┌────────

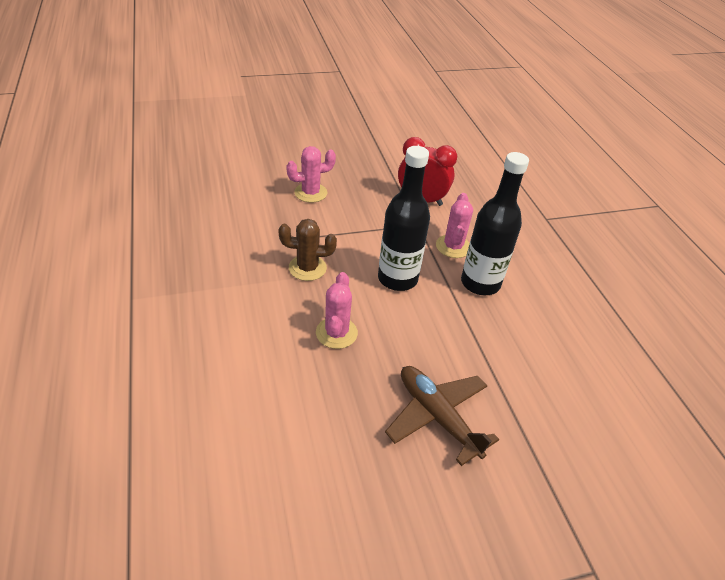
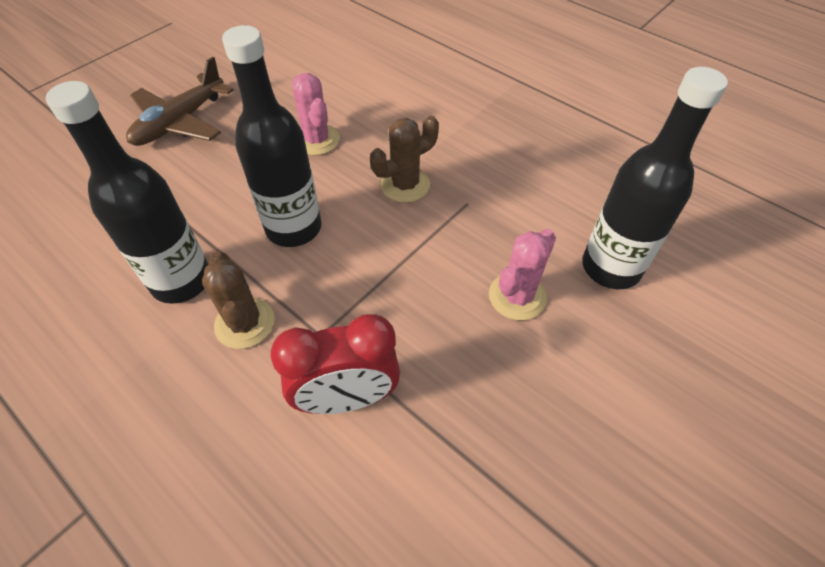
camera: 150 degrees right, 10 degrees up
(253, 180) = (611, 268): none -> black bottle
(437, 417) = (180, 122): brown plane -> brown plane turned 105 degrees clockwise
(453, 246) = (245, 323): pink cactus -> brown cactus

└────────
┌────────

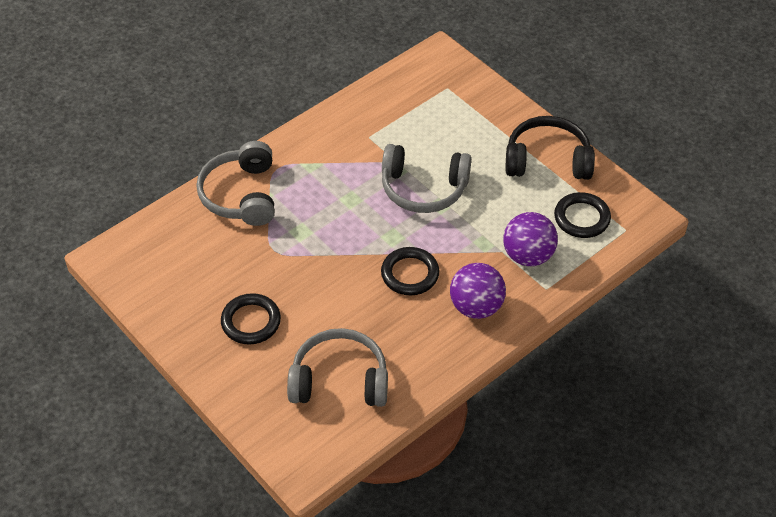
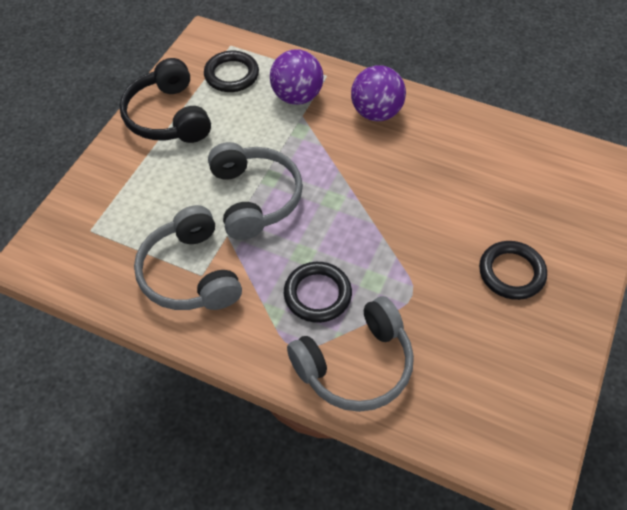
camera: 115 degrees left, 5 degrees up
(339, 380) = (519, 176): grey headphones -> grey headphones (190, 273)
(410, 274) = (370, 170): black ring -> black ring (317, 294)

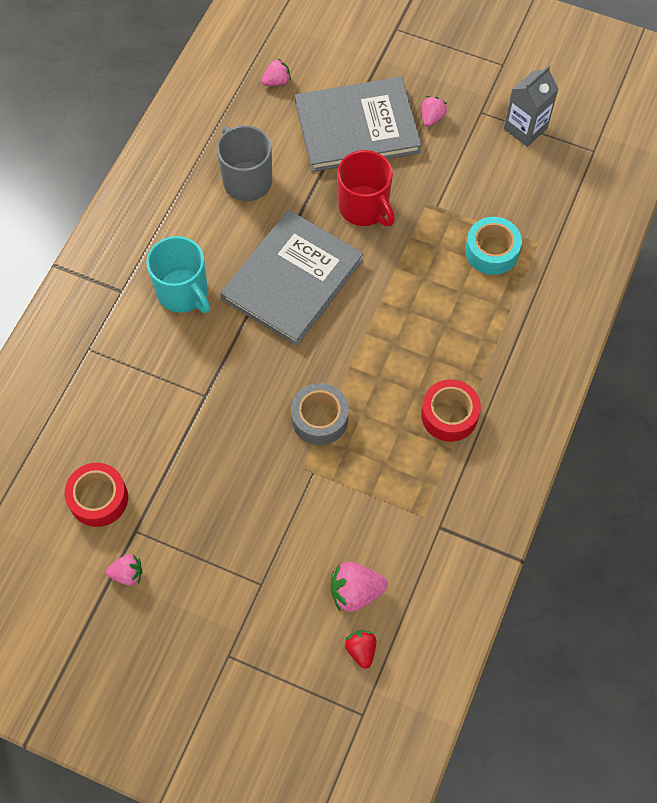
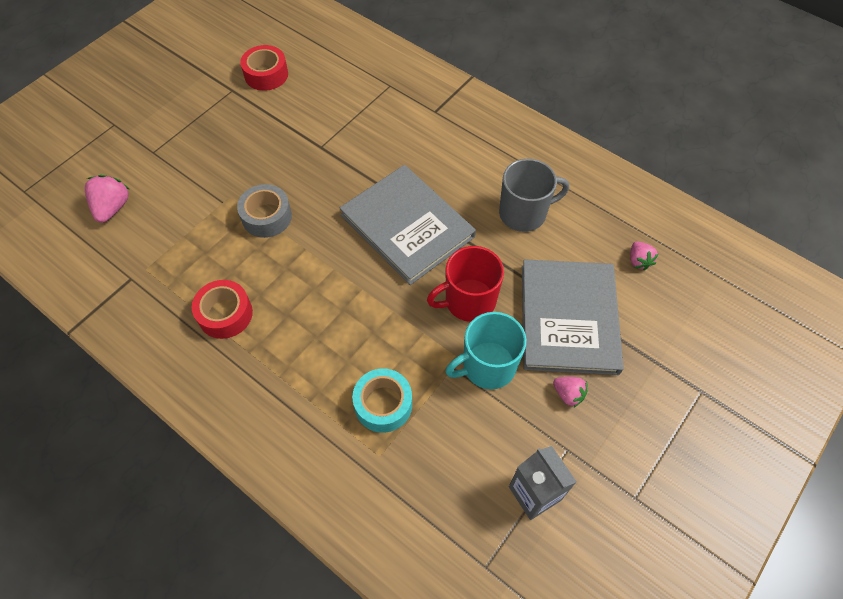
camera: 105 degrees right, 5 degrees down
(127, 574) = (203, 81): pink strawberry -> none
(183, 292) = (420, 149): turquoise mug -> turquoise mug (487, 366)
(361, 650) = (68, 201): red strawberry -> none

└────────

Take exactly the lines from the one containing "camera: 150 degrees right, 10 degrees up" through the one containing "(453, 246) = (245, 323): pink" in the data above, and output them with nothing added.

camera: 150 degrees right, 10 degrees up
(253, 180) = (611, 268): none -> black bottle
(437, 417) = (180, 122): brown plane -> brown plane turned 105 degrees clockwise
(453, 246) = (245, 323): pink cactus -> brown cactus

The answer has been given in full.